Information shown:
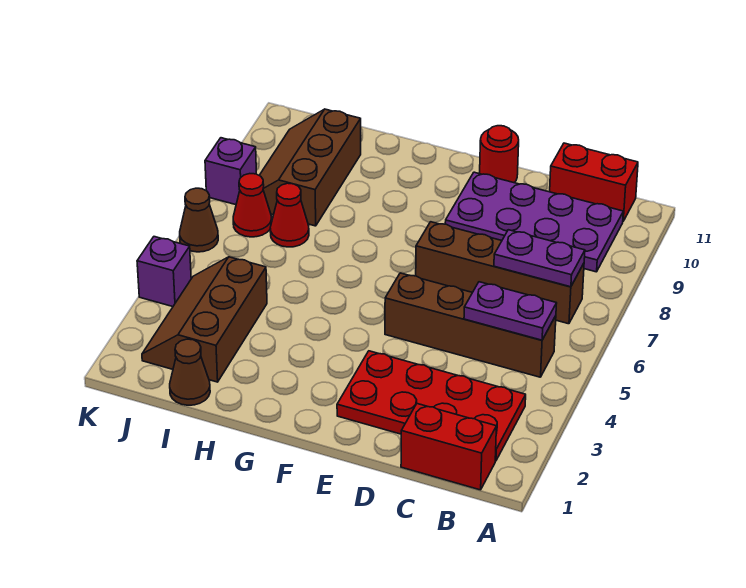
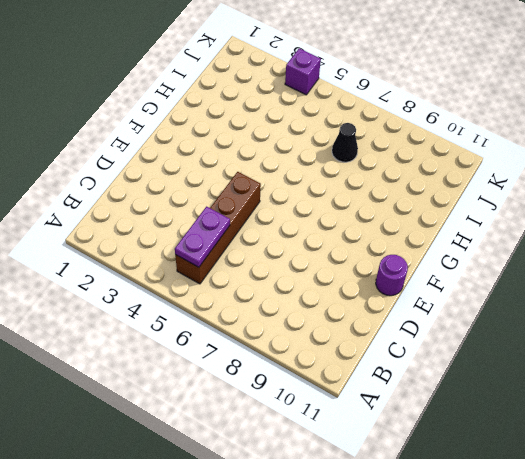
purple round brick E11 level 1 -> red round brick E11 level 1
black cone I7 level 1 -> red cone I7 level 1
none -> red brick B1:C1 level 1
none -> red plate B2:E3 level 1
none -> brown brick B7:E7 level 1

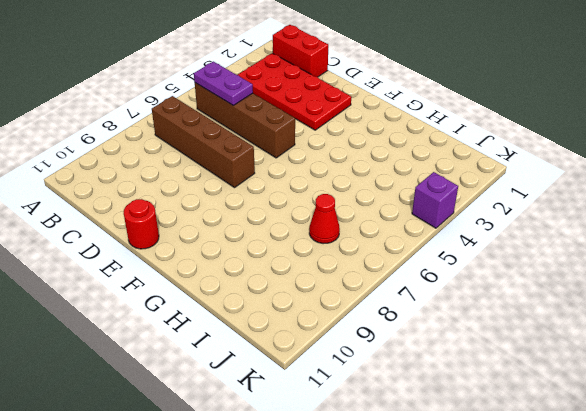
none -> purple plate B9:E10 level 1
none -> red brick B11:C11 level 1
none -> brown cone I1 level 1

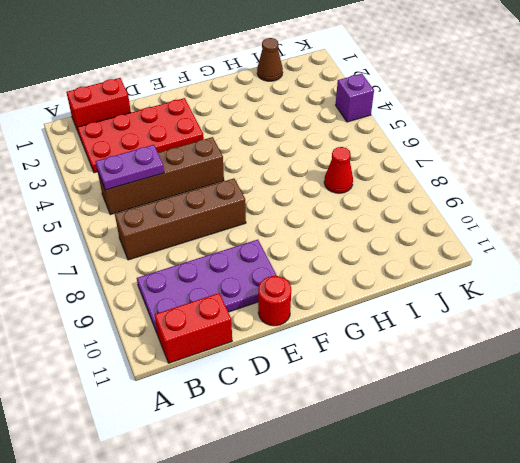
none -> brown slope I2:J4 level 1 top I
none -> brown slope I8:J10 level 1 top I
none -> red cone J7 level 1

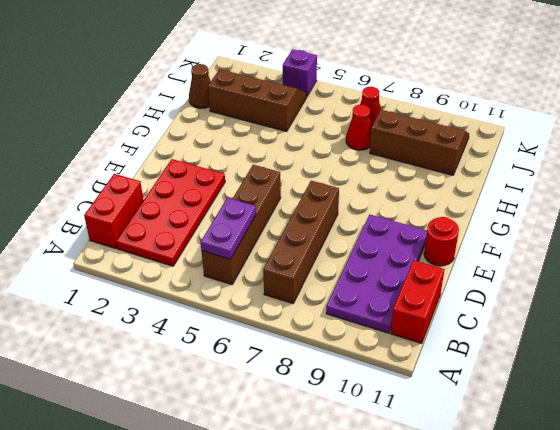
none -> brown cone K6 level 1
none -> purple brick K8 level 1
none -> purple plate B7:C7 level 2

Exercise goal: Skip the images and restate each record above word for word.

Result of this task:
purple round brick E11 level 1 -> red round brick E11 level 1
black cone I7 level 1 -> red cone I7 level 1
none -> red brick B1:C1 level 1
none -> red plate B2:E3 level 1
none -> brown brick B7:E7 level 1

none -> purple plate B9:E10 level 1
none -> red brick B11:C11 level 1
none -> brown cone I1 level 1

none -> brown slope I2:J4 level 1 top I
none -> brown slope I8:J10 level 1 top I
none -> red cone J7 level 1

none -> brown cone K6 level 1
none -> purple brick K8 level 1
none -> purple plate B7:C7 level 2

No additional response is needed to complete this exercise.